Exercise: Write out again, exactly, the lines below starting at the one with "grey heart: [123,227,177,275]" and ending at the one with "white vase: [480,190,553,298]".

Given records:

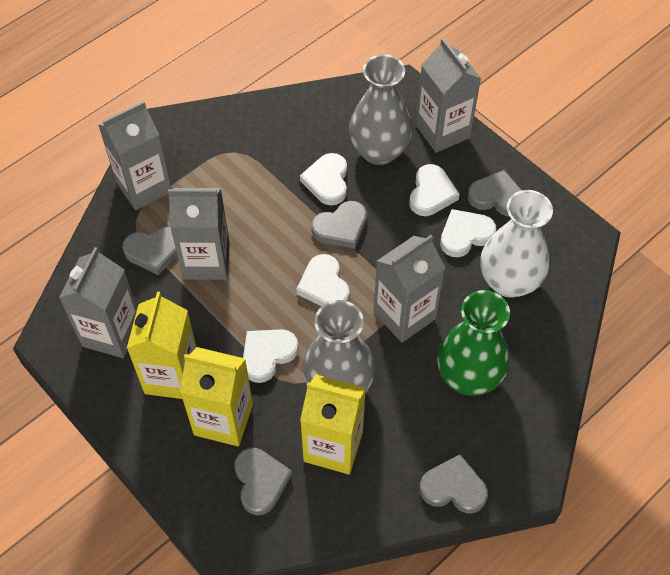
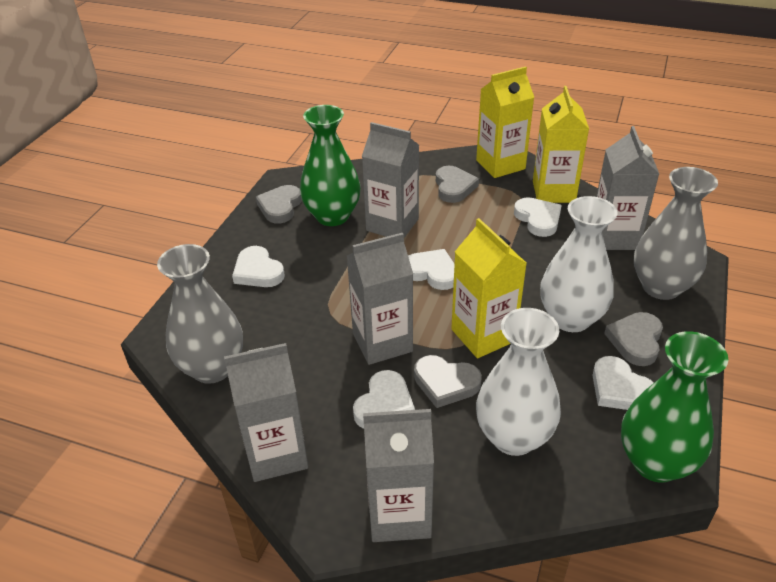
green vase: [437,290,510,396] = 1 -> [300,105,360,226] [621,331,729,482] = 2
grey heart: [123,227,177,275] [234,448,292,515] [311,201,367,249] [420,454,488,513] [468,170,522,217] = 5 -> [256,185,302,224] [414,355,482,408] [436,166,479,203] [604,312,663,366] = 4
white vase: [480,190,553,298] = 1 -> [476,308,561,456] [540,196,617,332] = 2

* * *

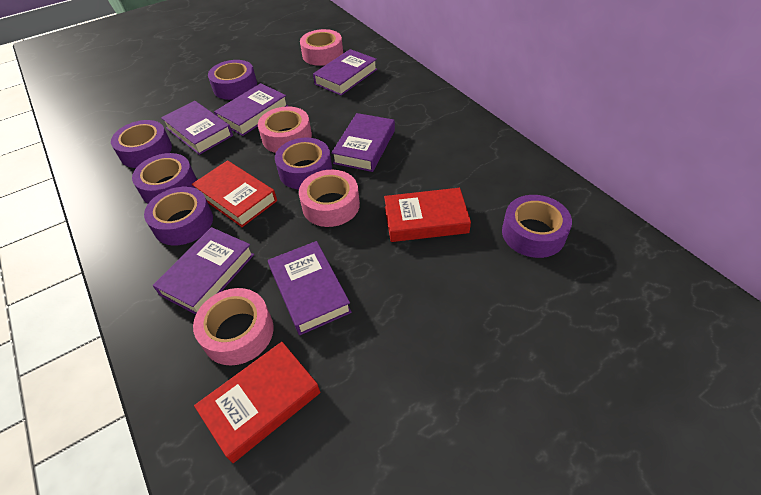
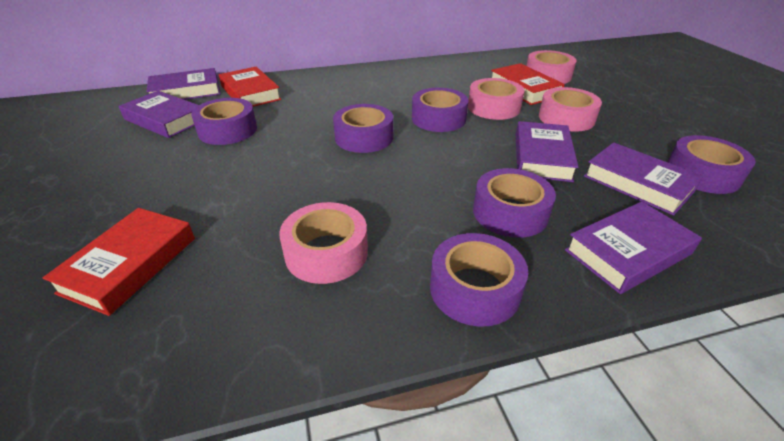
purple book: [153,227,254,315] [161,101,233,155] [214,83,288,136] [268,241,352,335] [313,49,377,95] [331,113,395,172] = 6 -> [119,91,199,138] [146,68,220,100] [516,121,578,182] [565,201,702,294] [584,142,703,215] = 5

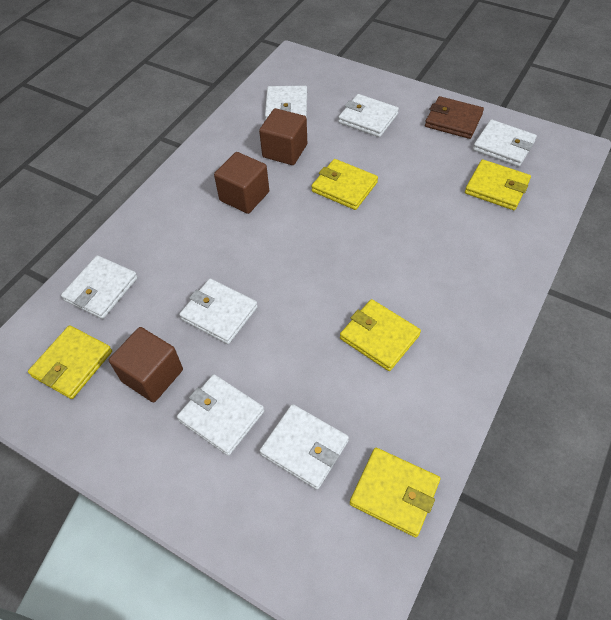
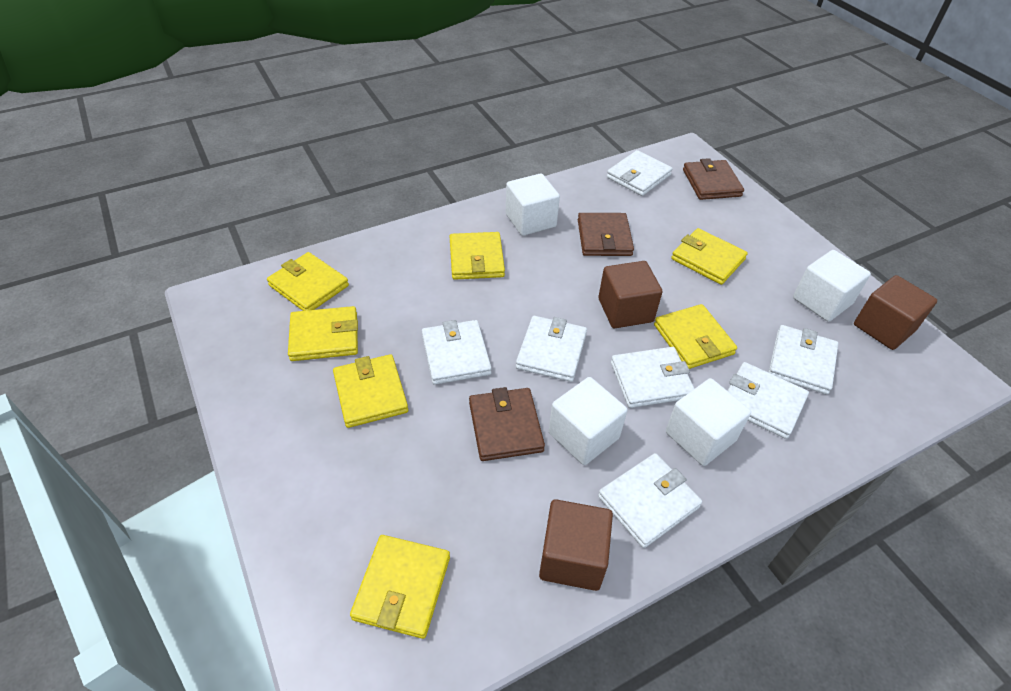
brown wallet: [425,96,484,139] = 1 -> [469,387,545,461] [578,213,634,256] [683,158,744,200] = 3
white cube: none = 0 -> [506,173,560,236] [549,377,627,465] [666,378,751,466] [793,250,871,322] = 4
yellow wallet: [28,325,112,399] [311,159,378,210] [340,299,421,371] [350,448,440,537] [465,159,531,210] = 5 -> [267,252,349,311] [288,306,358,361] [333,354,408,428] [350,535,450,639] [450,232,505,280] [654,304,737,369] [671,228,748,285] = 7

--

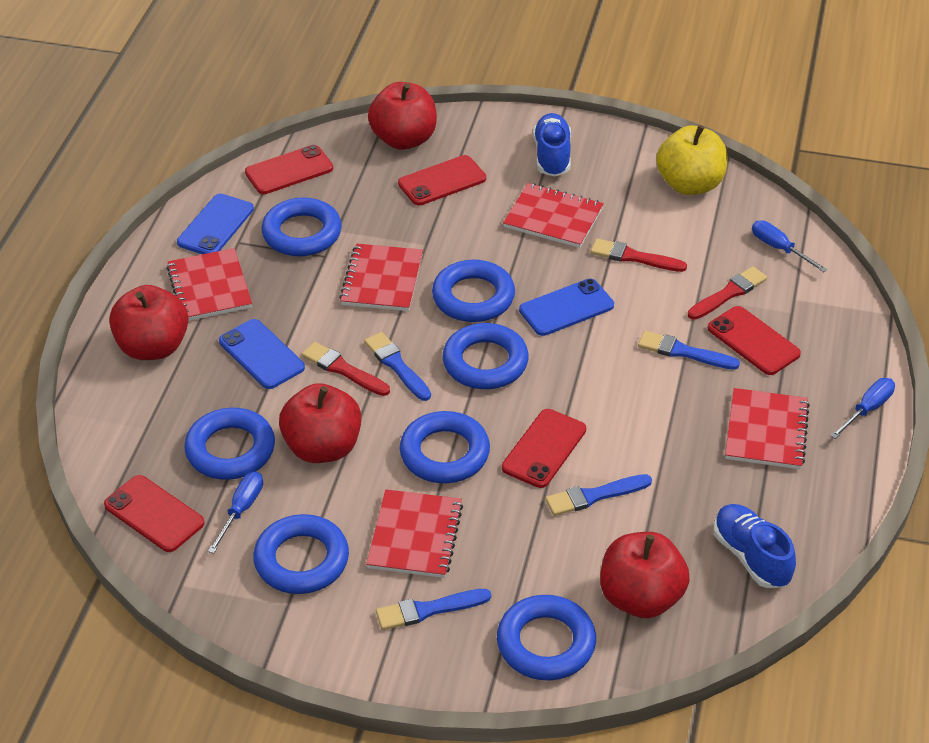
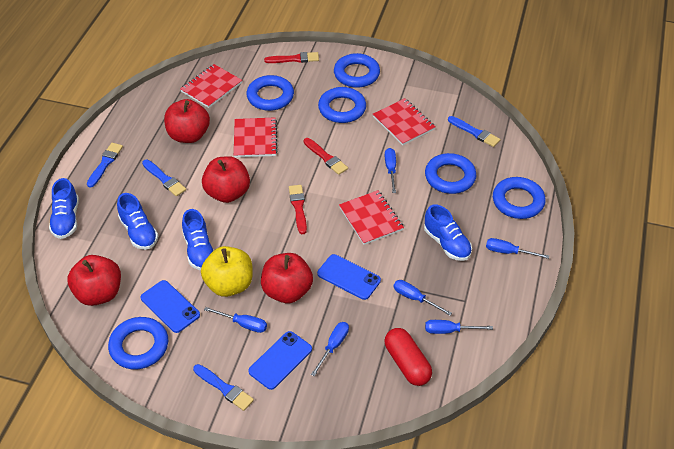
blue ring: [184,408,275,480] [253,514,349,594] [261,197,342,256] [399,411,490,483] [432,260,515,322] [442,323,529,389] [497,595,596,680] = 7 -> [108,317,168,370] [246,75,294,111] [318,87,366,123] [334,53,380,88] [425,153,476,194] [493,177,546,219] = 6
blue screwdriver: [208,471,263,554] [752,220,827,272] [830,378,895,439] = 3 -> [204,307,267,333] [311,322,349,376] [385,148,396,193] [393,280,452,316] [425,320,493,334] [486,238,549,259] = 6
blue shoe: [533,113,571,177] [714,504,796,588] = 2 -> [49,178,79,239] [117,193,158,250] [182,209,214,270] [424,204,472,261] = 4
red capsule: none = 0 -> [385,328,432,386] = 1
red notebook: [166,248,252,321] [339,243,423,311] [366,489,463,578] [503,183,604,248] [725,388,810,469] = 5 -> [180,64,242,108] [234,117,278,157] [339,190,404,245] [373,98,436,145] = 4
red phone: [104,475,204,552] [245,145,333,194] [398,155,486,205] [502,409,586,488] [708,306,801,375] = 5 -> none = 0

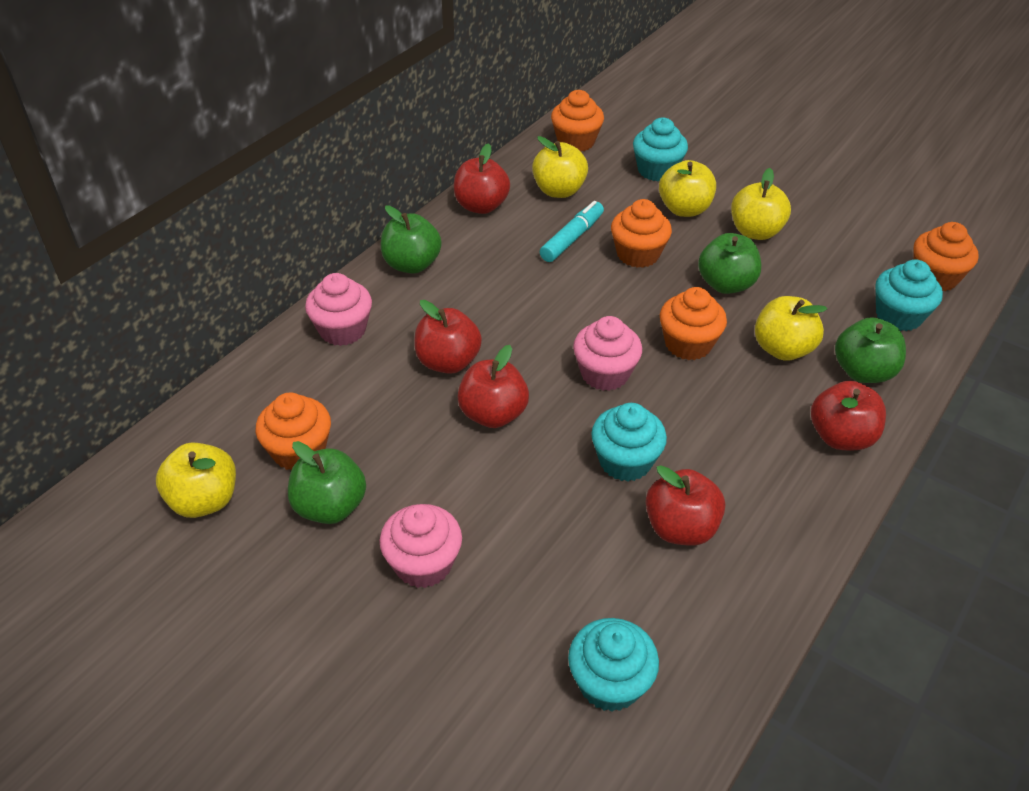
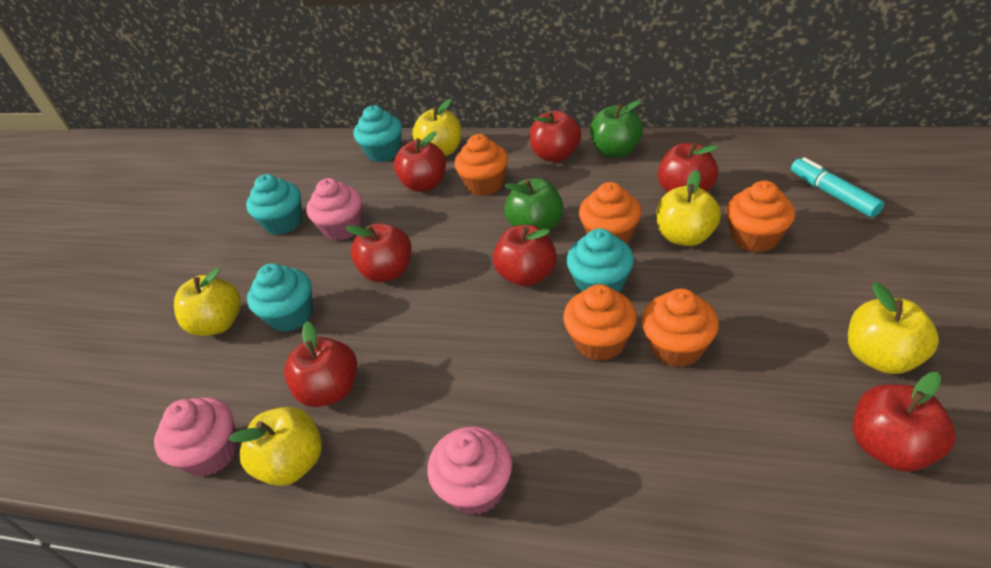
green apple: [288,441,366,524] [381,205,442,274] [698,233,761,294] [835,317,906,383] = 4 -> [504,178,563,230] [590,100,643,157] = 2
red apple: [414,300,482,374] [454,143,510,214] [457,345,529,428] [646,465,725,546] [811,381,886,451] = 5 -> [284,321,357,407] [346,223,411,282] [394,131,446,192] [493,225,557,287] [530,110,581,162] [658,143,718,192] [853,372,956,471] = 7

Response for this exercise:
grey heart: [123,227,177,275] [234,448,292,515] [311,201,367,249] [420,454,488,513] [468,170,522,217] = 5 -> [256,185,302,224] [414,355,482,408] [436,166,479,203] [604,312,663,366] = 4
white vase: [480,190,553,298] = 1 -> [476,308,561,456] [540,196,617,332] = 2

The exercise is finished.